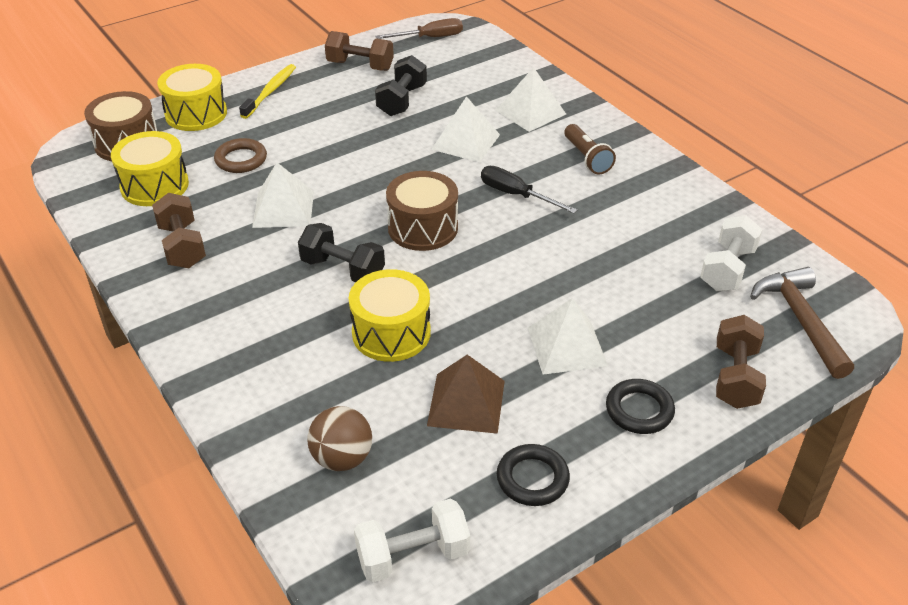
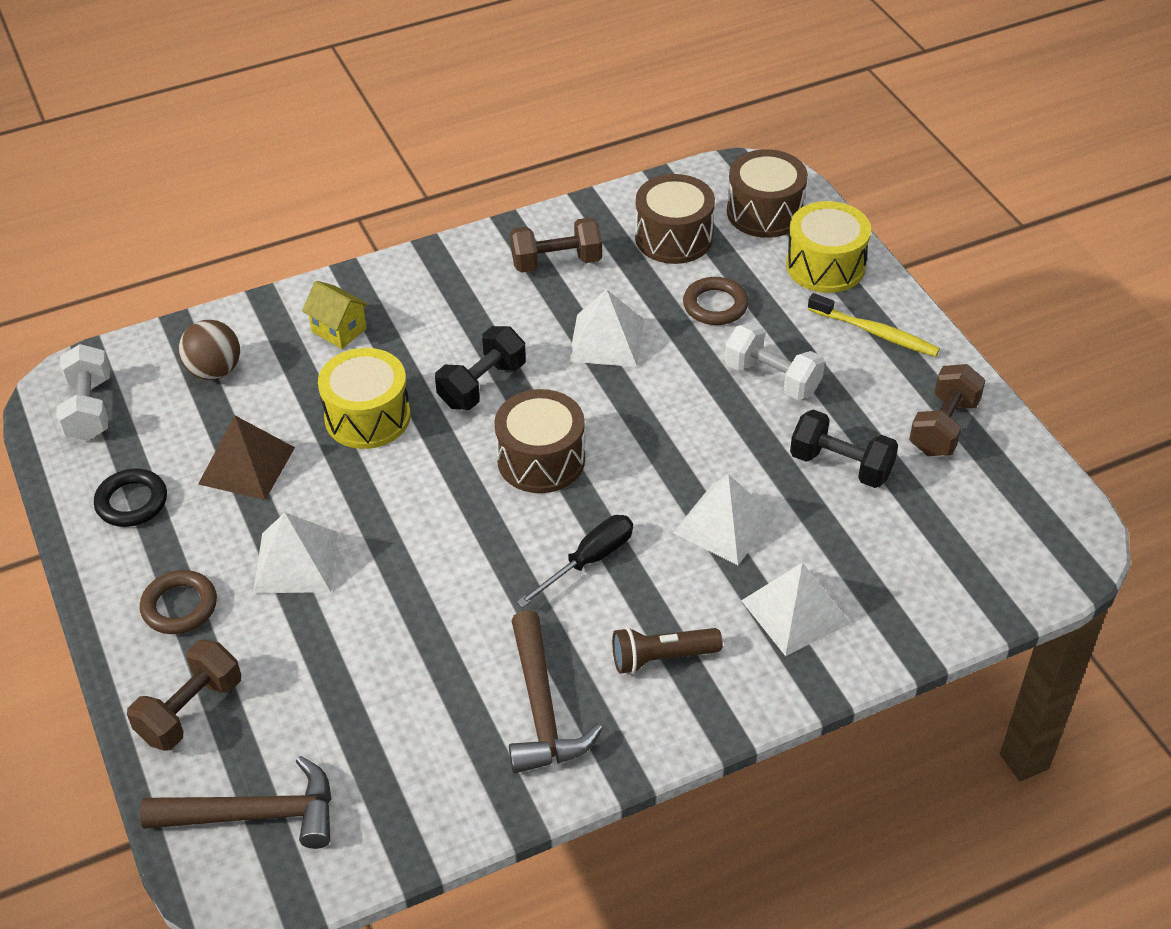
camera: 100 degrees right, 5 degrees up
yellow drum [111,131,189,206] -> brown drum [635,174,715,264]
brown screwdriver [375,18,463,39] -> none
black ring [606,379,675,434] -> brown ring [140,570,217,634]
white dumbbell [700,215,762,291] -> white dumbbell moved to [725,322,825,400]
brown dumbbell [716,315,766,409] -> brown dumbbell turned 75 degrees counterclockwise [127,640,241,751]
none -> yellow house [302,281,369,349]
none -> brown hammer [509,610,603,773]

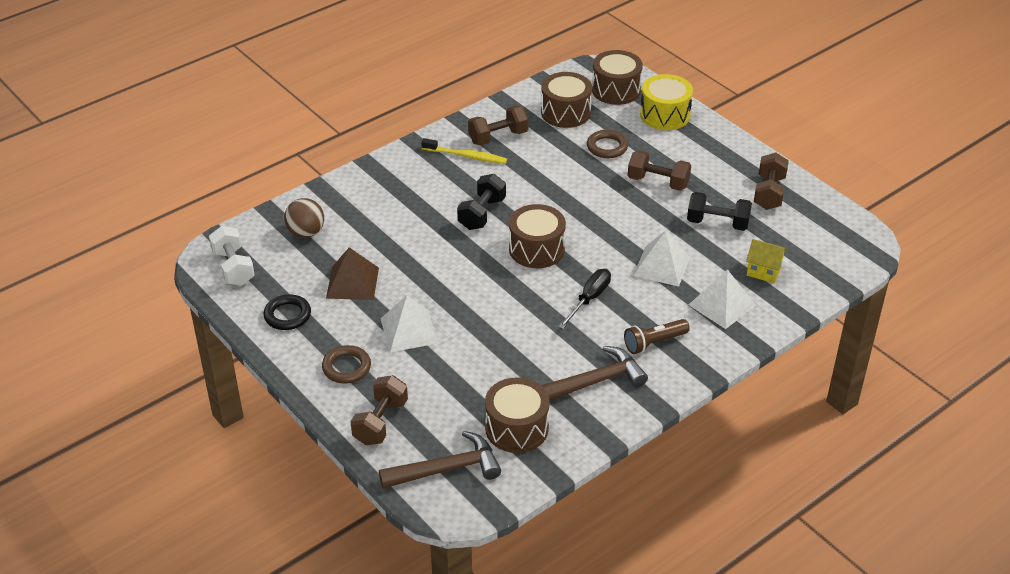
camera: 15 degrees left, 5 degrees down
yellow house [302,281,369,349] -> yellow house moved to [746,239,787,283]
yellow drum [318,348,411,449] -> none
brown hammer [509,610,603,773] -> brown hammer turned 90 degrees counterclockwise [541,346,648,401]
white pyramid [568,289,644,367] -> none
white dumbbell [725,322,825,400] -> brown dumbbell [628,150,691,191]
yellow toothbrush [808,293,940,357] -> yellow toothbrush moved to [421,138,507,164]
none -> brown drum [485,377,550,453]

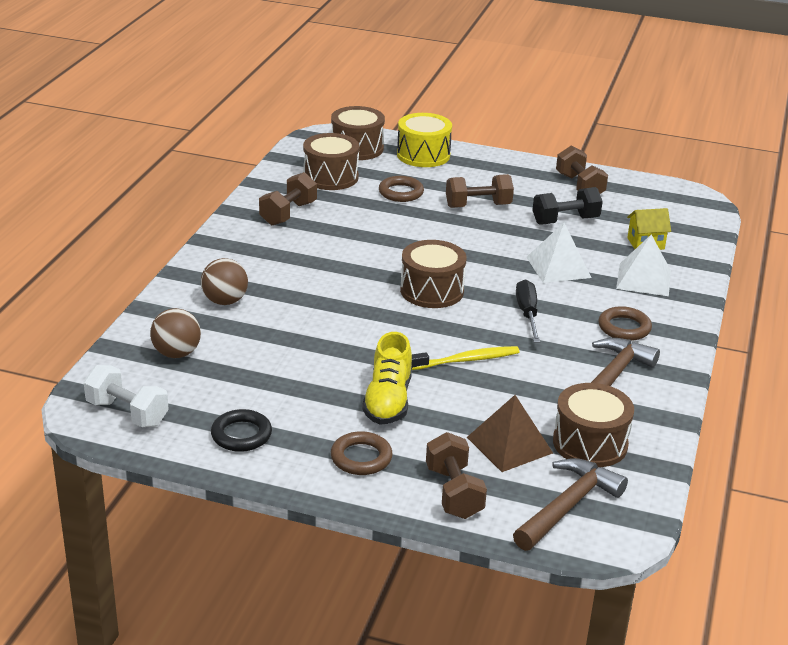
camera: 35 degrees left, 10 degrees down
brown pyramid [326,247,379,300] -> brown pyramid moved to [467,395,553,472]
white pyramid [381,295,438,352] -> yellow shoe [362,332,412,425]
yellow toothbrush [421,138,507,164] -> yellow toothbrush moved to [411,346,520,370]
black dumbbell [457,174,506,230] -> none
brown flashlight [624,319,690,354] -> brown ring [598,306,652,341]
none -> brown ball [201,258,248,305]

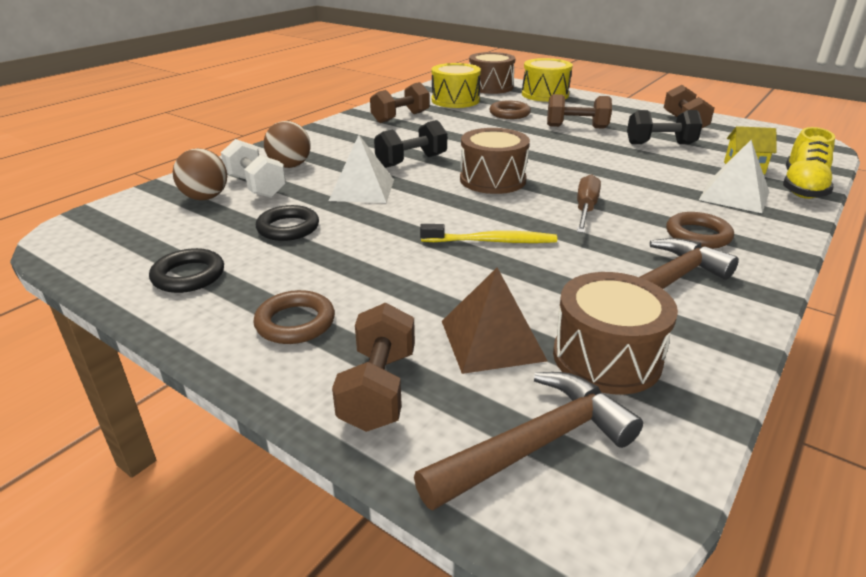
camera: 20 degrees right, 0 degrees up
white dumbbell [84,365,169,427] -> white dumbbell moved to [221,139,286,198]
brown drum [303,133,359,190] -> yellow drum [432,63,481,108]
yellow shoe [362,332,412,425] -> yellow shoe moved to [783,127,835,199]
black screwdriver [516,279,540,343] -> brown screwdriver [577,174,601,233]
white pyramid [526,223,591,283] -> white pyramid moved to [329,135,394,203]
none -> black ring [256,205,319,241]
none -> black dumbbell [374,120,447,168]

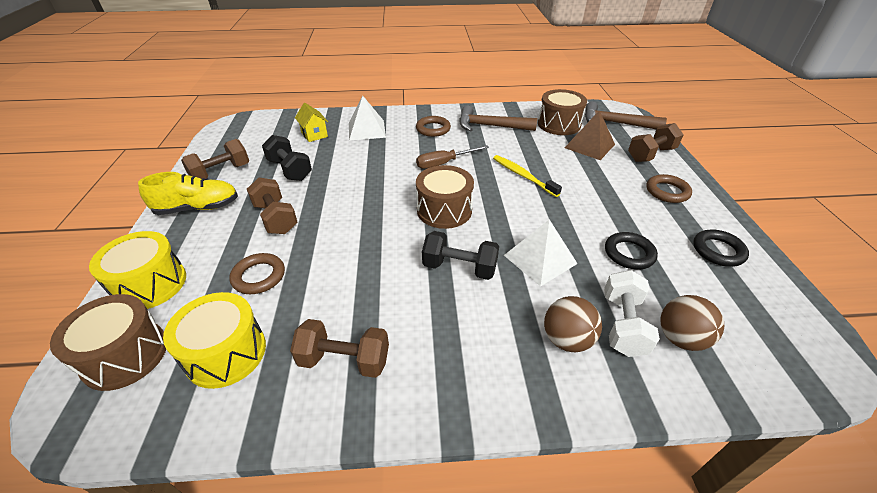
camera: 130 degrees left, 10 degrees up
yellow shoe [783,127,835,199] -> yellow shoe moved to [138,172,238,215]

* * * *

* **What the exercise asks**
Exactly the lines from the one with "brown drum [303,133,359,190]" through the end of the listing above are to be repeated, with no pictures.

* **Answer area**
brown drum [303,133,359,190] -> yellow drum [432,63,481,108]
yellow shoe [362,332,412,425] -> yellow shoe moved to [783,127,835,199]
black screwdriver [516,279,540,343] -> brown screwdriver [577,174,601,233]
white pyramid [526,223,591,283] -> white pyramid moved to [329,135,394,203]
none -> black ring [256,205,319,241]
none -> black dumbbell [374,120,447,168]

camera: 130 degrees left, 10 degrees up
yellow shoe [783,127,835,199] -> yellow shoe moved to [138,172,238,215]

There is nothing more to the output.